--- START ---

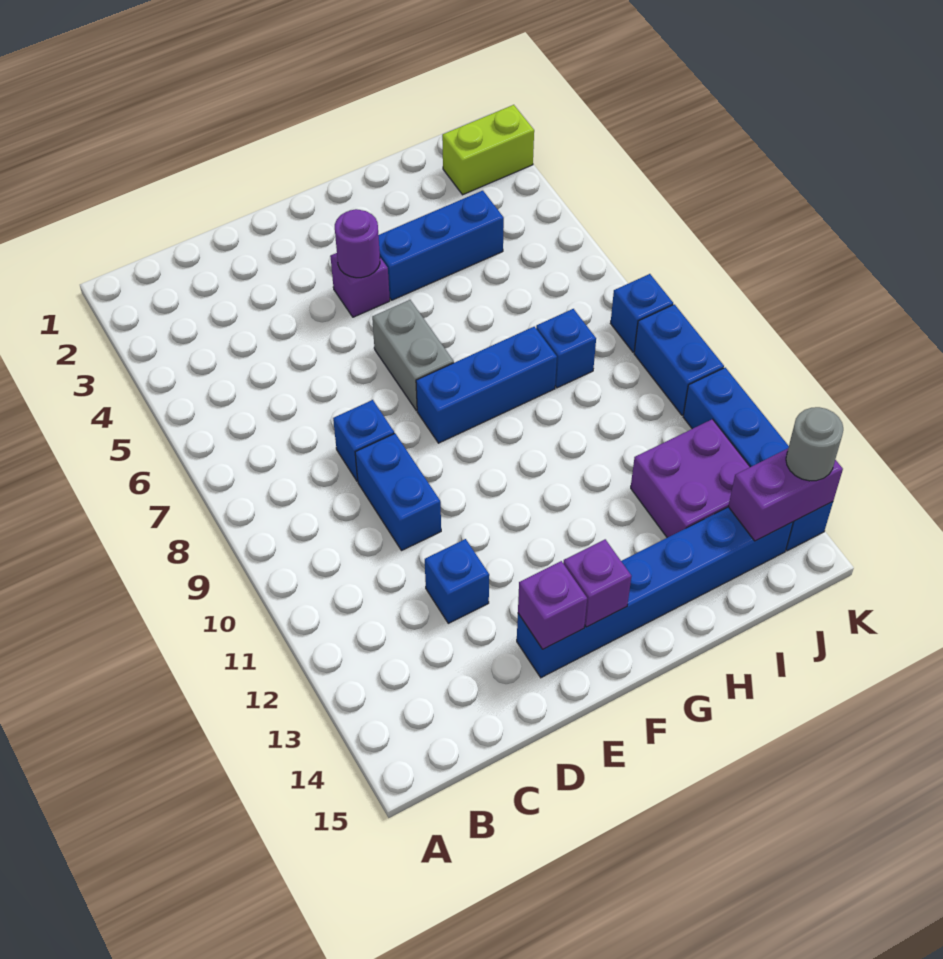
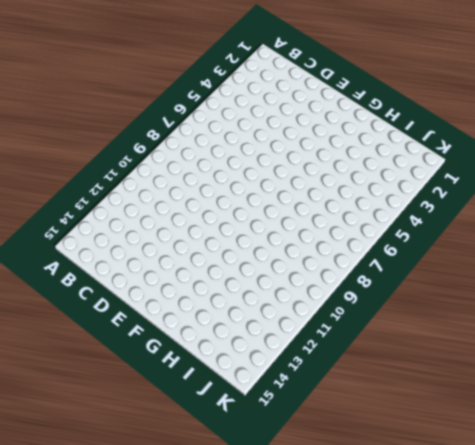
none -> blue brick D8 level 1
none -> blue brick D9:D10 level 1
none -> blue brick D12 level 1

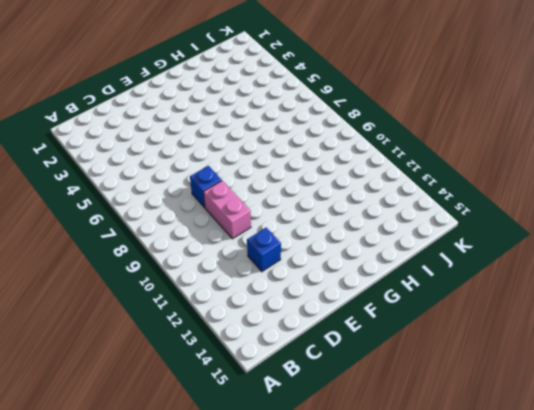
pink brick D9:D10 level 1 -> blue brick D9:D10 level 1
none -> blue brick E14:J14 level 1
none -> purple brick F4 level 1
none -> grey brick F6:F7 level 1

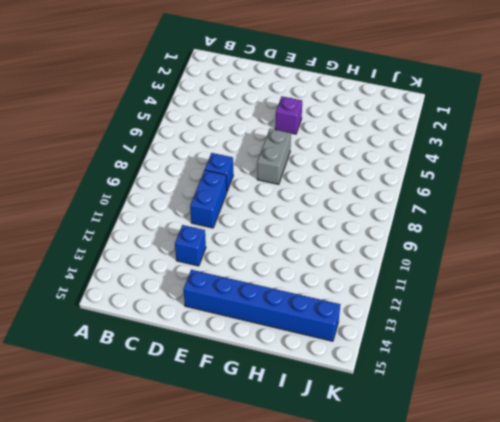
none -> blue brick F8:H8 level 1
none -> blue brick G4:I4 level 1
none -> blue brick I8 level 1

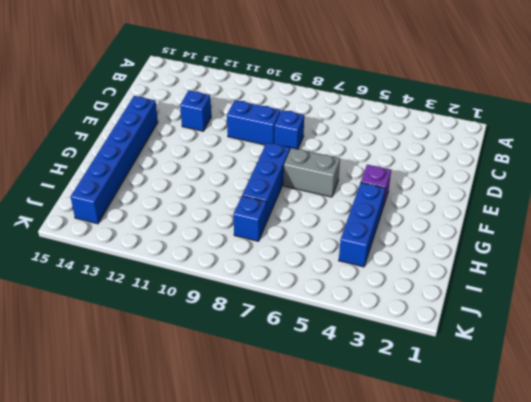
none -> purple brick I12:J13 level 1
none -> lime brick J2:K2 level 1
none -> blue brick K8 level 1

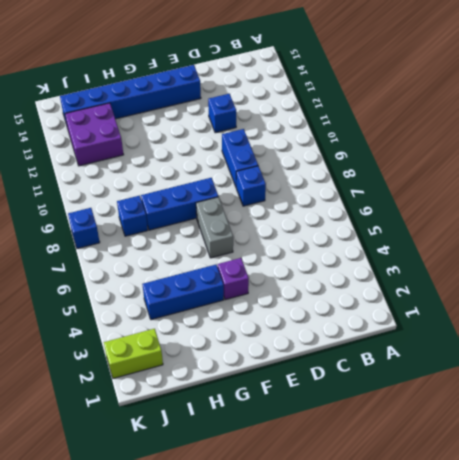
none -> blue brick K9:K10 level 1
none -> blue brick K11:K14 level 1
none -> purple brick E14 level 2

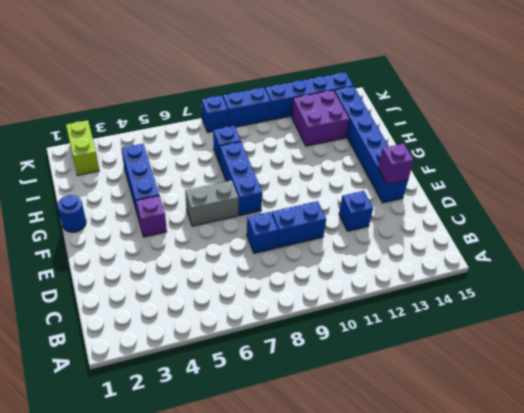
blue round brick G1 level 1 -> none
none -> purple round brick F4 level 2
none -> purple brick F14 level 2
none -> purple brick J14:K14 level 2

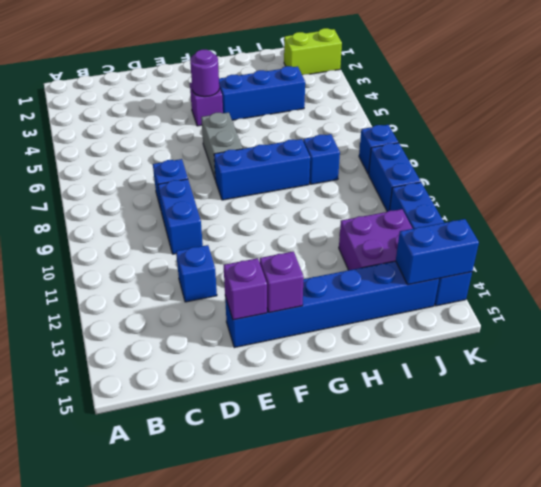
blue brick J14:K14 level 2 -> purple brick J14:K14 level 2
none -> grey round brick K14 level 3

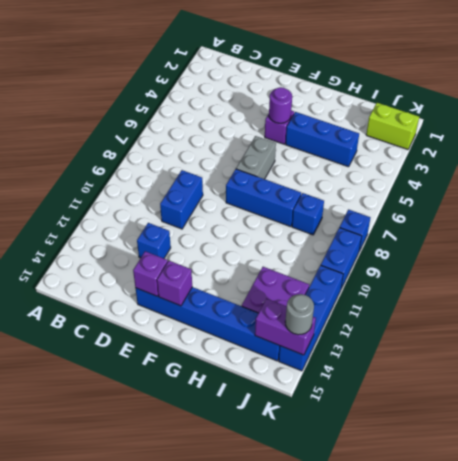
none -> blue brick D8 level 1

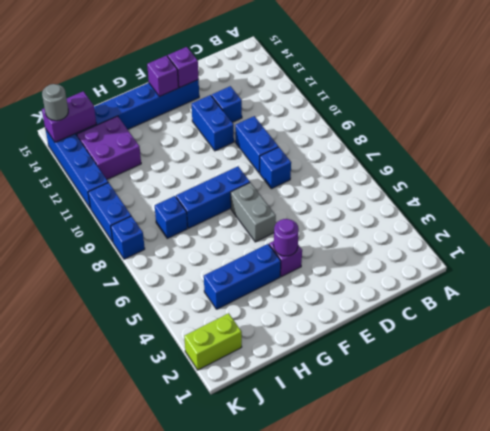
blue brick E11:E12 level 1 -> none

--- END ---

**WORK REQUEST**
Return all of the material above unchanged, minus its pictures.

**ANSWER**
none -> blue brick D8 level 1
none -> blue brick D9:D10 level 1
none -> blue brick D12 level 1

pink brick D9:D10 level 1 -> blue brick D9:D10 level 1
none -> blue brick E14:J14 level 1
none -> purple brick F4 level 1
none -> grey brick F6:F7 level 1

none -> blue brick F8:H8 level 1
none -> blue brick G4:I4 level 1
none -> blue brick I8 level 1

none -> purple brick I12:J13 level 1
none -> lime brick J2:K2 level 1
none -> blue brick K8 level 1

none -> blue brick K9:K10 level 1
none -> blue brick K11:K14 level 1
none -> purple brick E14 level 2

blue round brick G1 level 1 -> none
none -> purple round brick F4 level 2
none -> purple brick F14 level 2
none -> purple brick J14:K14 level 2

blue brick J14:K14 level 2 -> purple brick J14:K14 level 2
none -> grey round brick K14 level 3

none -> blue brick D8 level 1

blue brick E11:E12 level 1 -> none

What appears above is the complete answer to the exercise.